TASK DETAILS ::
Images excluded, return every record exactly as it reads.

Object change listings

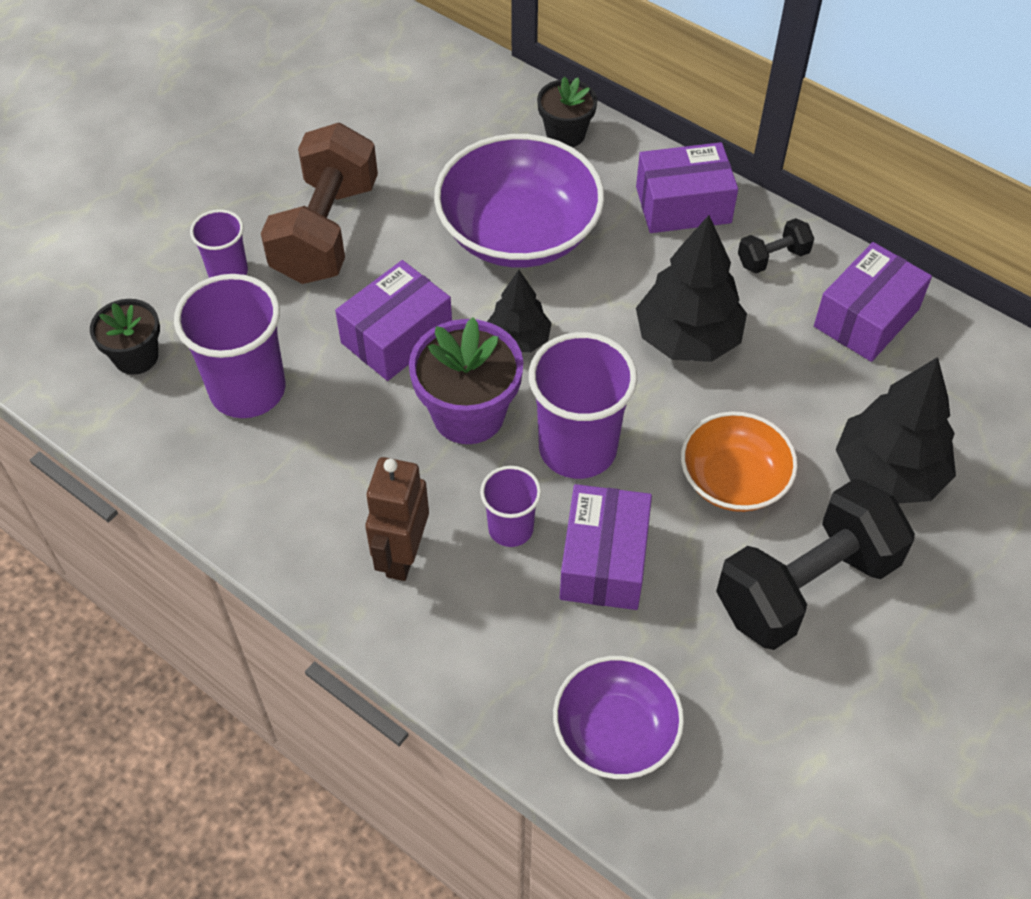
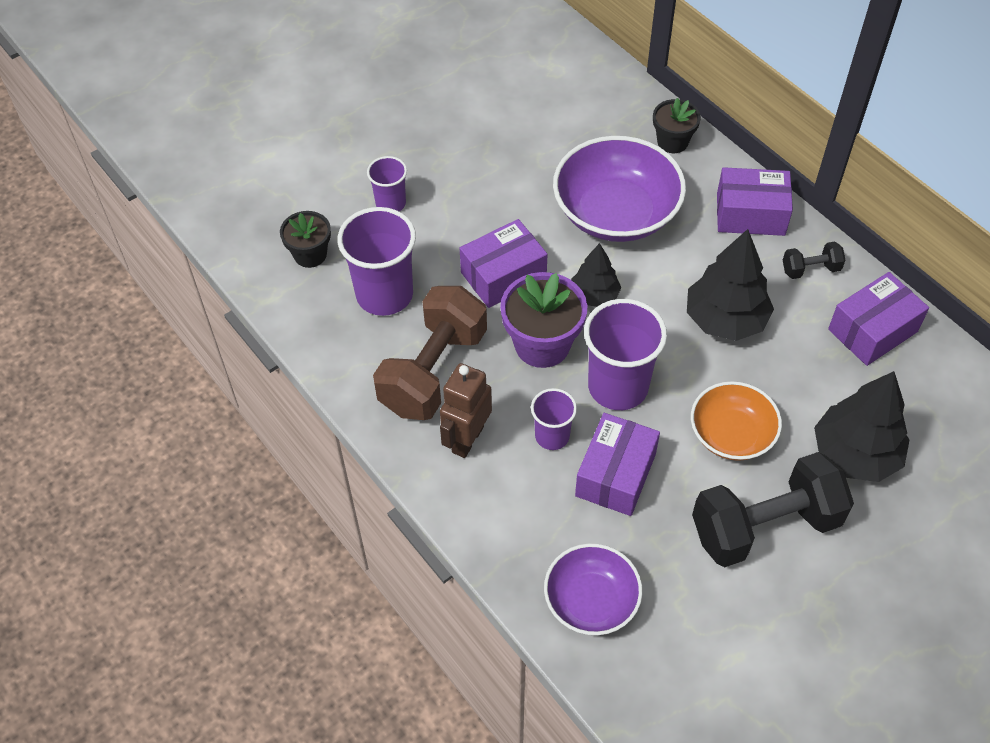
camera: 15 degrees right, 0 degrees up
(326, 231) = (470, 185): brown dumbbell -> brown dumbbell (433, 371)

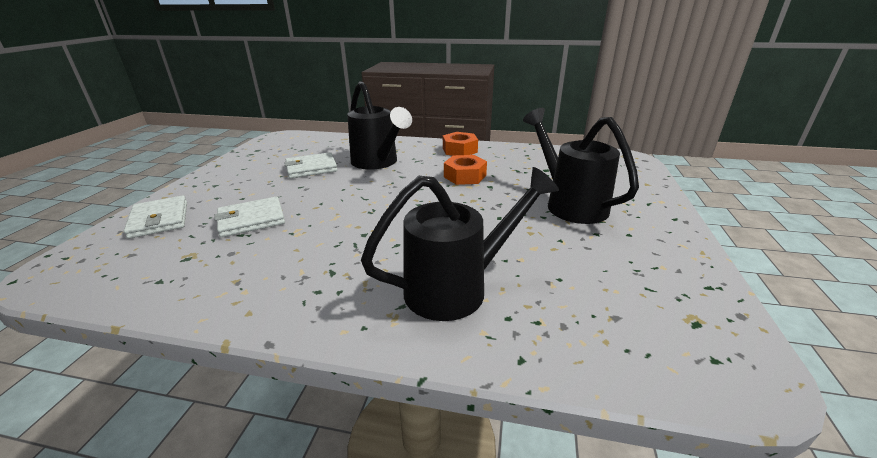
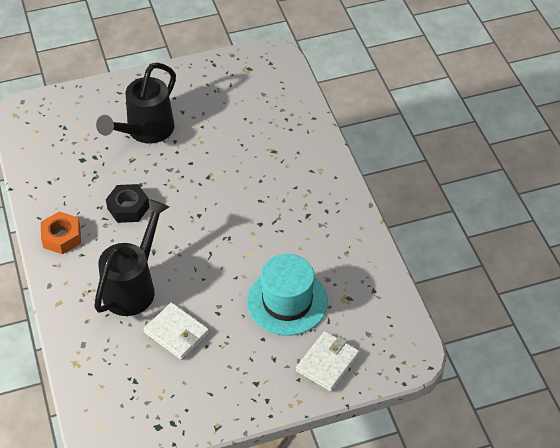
camera: 120 degrees left, 20 degrees up
(251, 220) = (287, 302): white wallet -> turquoise hat
(457, 287) = (282, 155): black watering can -> none
(465, 176) = (128, 208): orange nut -> black nut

SOLUTION BELOW ::
camera: 15 degrees right, 0 degrees up
(326, 231) = (470, 185): brown dumbbell -> brown dumbbell (433, 371)

camera: 120 degrees left, 20 degrees up
(251, 220) = (287, 302): white wallet -> turquoise hat
(457, 287) = (282, 155): black watering can -> none
(465, 176) = (128, 208): orange nut -> black nut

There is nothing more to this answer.